YOUR GOAL. Only some lines are wanted. Transcribe, exactly, the lines below from the line with "brown cutting board: [291,195,431,254]" up to and including the line with "orange house: none".

DATA FOR THIS TASK.

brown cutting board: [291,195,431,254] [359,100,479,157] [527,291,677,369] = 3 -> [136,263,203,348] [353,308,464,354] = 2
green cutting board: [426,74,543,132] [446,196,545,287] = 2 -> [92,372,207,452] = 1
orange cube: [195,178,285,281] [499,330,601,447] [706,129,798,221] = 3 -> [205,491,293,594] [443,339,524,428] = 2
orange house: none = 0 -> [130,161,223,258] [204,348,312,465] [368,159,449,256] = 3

* * *

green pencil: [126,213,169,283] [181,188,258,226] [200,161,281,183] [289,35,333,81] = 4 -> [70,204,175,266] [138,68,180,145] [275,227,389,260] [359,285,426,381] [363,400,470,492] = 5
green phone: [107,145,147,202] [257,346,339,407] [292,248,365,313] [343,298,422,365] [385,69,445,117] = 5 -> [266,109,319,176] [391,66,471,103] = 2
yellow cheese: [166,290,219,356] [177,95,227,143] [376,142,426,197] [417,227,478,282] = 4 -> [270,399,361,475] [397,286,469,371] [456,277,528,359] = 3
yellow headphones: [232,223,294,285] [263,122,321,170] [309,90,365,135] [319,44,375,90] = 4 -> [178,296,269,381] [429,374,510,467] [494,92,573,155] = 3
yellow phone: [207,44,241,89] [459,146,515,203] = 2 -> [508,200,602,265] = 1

EXERCISE RESULT.
brown cutting board: [291,195,431,254] [359,100,479,157] [527,291,677,369] = 3 -> [136,263,203,348] [353,308,464,354] = 2
green cutting board: [426,74,543,132] [446,196,545,287] = 2 -> [92,372,207,452] = 1
orange cube: [195,178,285,281] [499,330,601,447] [706,129,798,221] = 3 -> [205,491,293,594] [443,339,524,428] = 2
orange house: none = 0 -> [130,161,223,258] [204,348,312,465] [368,159,449,256] = 3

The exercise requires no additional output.